_Material for this task_
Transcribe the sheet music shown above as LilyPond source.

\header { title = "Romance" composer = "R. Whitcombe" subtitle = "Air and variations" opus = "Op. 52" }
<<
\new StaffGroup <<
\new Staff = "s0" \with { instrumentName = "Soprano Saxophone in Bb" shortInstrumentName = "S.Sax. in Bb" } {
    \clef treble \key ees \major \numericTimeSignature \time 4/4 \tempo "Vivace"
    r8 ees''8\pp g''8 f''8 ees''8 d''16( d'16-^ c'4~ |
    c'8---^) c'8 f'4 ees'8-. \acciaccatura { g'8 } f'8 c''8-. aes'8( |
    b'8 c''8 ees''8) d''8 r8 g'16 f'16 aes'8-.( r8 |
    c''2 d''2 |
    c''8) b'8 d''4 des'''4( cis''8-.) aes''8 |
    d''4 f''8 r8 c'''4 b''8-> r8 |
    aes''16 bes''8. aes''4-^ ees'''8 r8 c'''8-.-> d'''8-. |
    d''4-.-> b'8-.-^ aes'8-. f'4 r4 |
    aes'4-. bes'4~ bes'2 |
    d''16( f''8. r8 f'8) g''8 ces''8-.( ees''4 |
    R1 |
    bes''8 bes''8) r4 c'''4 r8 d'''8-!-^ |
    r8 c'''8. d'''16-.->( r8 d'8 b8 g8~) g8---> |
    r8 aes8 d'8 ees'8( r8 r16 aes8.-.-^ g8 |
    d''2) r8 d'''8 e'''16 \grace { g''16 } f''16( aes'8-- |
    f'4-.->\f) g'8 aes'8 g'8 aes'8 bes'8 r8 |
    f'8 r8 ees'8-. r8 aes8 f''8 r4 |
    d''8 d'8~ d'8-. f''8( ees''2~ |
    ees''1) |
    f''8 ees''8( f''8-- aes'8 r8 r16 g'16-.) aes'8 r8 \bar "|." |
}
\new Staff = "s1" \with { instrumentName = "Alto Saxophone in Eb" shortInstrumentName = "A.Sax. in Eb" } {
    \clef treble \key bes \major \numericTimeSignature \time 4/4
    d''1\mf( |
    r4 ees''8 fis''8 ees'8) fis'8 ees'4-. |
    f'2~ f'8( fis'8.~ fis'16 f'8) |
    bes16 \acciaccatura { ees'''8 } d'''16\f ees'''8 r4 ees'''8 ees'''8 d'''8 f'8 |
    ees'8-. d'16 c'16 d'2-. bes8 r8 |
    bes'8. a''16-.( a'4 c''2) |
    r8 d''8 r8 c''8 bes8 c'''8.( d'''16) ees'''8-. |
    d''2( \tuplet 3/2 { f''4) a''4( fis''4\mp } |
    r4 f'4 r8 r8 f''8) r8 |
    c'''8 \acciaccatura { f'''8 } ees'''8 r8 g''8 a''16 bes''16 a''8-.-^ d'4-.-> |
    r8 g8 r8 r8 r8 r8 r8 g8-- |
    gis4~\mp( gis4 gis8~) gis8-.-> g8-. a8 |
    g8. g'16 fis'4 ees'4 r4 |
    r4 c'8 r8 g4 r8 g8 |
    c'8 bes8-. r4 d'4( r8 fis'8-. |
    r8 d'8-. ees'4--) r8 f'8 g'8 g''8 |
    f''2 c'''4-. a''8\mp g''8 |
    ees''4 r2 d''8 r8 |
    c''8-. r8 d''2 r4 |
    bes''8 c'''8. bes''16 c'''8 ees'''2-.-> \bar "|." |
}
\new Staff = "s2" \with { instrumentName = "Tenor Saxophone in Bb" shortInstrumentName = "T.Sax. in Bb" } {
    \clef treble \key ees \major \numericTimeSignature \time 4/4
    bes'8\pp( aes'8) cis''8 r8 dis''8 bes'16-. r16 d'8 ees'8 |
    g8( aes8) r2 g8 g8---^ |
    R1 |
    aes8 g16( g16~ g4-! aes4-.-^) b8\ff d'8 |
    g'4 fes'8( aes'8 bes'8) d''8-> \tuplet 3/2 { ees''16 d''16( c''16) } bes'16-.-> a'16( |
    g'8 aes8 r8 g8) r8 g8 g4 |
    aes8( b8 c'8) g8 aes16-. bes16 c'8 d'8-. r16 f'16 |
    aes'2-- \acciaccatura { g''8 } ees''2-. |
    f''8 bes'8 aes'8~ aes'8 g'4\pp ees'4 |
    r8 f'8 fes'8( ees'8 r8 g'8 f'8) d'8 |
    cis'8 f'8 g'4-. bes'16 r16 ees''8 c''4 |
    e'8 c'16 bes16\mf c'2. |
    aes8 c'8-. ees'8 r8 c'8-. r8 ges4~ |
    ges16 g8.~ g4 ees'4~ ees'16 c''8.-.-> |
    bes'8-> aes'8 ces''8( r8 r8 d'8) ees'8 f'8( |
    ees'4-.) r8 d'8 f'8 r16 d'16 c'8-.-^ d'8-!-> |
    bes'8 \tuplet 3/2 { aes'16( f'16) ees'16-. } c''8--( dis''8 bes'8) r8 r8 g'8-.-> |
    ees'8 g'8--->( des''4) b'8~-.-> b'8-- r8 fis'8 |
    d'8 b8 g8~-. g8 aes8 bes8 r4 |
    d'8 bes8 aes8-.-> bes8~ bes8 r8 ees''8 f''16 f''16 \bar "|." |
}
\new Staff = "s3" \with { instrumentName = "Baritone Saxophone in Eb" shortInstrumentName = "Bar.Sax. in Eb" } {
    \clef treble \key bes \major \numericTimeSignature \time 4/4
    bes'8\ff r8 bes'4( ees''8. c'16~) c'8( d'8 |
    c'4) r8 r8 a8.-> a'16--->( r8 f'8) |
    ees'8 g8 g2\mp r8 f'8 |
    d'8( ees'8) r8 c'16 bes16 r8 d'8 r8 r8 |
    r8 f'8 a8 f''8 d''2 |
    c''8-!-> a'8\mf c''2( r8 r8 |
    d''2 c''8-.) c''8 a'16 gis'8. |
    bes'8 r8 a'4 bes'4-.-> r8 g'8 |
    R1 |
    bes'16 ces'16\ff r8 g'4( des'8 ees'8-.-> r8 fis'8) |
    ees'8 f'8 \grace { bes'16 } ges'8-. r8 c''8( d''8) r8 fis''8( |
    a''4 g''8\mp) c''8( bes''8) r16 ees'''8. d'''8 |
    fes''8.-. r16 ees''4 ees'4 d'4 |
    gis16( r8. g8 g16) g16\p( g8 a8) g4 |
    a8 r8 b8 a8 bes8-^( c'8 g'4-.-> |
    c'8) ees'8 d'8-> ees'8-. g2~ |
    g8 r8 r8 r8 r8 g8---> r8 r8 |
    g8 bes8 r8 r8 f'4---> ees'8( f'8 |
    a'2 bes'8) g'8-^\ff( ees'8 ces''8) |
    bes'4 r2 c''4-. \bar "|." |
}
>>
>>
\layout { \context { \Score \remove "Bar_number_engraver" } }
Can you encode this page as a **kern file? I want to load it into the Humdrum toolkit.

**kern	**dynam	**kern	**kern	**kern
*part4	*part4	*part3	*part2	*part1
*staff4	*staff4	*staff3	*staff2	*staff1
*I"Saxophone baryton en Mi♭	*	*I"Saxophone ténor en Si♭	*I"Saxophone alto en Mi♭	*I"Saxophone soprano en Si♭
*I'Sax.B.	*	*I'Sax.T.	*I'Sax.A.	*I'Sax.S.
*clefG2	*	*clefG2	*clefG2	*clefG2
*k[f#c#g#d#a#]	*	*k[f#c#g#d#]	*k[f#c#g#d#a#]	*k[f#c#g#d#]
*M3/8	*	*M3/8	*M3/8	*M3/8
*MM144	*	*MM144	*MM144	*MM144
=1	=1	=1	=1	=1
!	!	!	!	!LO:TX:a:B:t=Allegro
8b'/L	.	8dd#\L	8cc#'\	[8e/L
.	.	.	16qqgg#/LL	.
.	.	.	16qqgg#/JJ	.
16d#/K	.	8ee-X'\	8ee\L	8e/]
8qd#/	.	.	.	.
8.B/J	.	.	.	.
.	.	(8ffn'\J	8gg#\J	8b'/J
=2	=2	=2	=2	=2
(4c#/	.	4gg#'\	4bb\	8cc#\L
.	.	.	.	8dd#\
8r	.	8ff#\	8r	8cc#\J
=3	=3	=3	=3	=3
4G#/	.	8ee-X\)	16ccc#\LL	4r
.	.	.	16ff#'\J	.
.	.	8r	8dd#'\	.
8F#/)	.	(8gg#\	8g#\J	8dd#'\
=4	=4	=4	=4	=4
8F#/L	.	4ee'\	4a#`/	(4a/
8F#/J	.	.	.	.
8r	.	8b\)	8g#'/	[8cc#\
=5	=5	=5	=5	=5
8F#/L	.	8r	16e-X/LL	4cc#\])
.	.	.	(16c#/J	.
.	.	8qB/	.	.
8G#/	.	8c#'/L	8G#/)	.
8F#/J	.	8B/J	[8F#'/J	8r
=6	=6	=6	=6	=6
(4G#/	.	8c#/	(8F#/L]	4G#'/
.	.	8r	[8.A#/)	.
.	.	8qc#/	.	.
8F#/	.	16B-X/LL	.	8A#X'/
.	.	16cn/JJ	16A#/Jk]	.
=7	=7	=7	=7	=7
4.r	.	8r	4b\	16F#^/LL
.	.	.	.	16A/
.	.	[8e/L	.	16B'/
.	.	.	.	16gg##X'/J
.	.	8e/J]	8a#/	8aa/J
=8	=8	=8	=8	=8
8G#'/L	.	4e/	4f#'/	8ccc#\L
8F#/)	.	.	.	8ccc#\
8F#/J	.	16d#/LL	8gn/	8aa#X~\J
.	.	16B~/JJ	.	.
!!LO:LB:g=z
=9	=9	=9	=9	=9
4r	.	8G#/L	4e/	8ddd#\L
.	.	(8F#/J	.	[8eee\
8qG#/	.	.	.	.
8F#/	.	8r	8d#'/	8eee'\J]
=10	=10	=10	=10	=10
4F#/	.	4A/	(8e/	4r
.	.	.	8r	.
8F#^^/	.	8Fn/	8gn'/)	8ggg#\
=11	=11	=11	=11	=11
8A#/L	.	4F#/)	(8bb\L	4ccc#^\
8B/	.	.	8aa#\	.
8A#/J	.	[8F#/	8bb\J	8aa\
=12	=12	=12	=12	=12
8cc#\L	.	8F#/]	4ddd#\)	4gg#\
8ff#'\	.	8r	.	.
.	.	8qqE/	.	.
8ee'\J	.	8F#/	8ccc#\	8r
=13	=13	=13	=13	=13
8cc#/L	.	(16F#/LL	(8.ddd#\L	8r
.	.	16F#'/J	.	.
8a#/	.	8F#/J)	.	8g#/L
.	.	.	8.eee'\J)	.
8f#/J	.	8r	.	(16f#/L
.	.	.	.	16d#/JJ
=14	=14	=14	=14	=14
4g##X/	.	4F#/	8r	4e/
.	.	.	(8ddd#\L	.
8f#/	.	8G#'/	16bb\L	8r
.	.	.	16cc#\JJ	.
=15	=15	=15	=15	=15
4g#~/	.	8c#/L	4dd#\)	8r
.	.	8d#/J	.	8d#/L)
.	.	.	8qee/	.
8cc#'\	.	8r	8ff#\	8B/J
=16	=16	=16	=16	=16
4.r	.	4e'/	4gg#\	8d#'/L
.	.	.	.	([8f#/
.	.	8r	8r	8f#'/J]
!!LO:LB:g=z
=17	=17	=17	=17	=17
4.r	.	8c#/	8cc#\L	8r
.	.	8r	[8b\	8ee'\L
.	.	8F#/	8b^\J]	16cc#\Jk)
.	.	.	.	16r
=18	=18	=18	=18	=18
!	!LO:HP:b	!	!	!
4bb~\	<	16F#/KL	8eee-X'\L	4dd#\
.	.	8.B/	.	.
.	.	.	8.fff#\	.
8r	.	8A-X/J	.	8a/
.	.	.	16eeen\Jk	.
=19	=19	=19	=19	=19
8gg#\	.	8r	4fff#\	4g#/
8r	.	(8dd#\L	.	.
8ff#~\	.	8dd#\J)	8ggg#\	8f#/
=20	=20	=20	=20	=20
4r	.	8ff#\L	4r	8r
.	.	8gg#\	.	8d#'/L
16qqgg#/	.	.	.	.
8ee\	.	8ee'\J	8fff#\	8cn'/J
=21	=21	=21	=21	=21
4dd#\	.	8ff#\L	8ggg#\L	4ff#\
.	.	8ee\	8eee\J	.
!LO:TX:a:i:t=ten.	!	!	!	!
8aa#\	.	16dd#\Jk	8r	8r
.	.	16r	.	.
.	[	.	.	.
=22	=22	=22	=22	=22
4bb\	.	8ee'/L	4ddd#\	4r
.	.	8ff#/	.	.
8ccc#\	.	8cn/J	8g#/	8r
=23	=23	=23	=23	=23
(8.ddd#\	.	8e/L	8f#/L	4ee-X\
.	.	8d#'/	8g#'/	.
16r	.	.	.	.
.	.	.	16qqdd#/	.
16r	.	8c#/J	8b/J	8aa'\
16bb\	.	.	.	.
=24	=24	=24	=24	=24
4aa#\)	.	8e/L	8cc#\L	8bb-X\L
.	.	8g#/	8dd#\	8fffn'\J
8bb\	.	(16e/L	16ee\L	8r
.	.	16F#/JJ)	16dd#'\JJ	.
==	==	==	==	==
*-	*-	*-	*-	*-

_Given task_
Gather every line in the rows above that contains the string "tuplet" and copy each one.

_Completed exercise_
    d''2( \tuplet 3/2 { f''4) a''4( fis''4\mp } |
    g'4 fes'8( aes'8 bes'8) d''8-> \tuplet 3/2 { ees''16 d''16( c''16) } bes'16-.-> a'16( |
    bes'8 \tuplet 3/2 { aes'16( f'16) ees'16-. } c''8--( dis''8 bes'8) r8 r8 g'8-.-> |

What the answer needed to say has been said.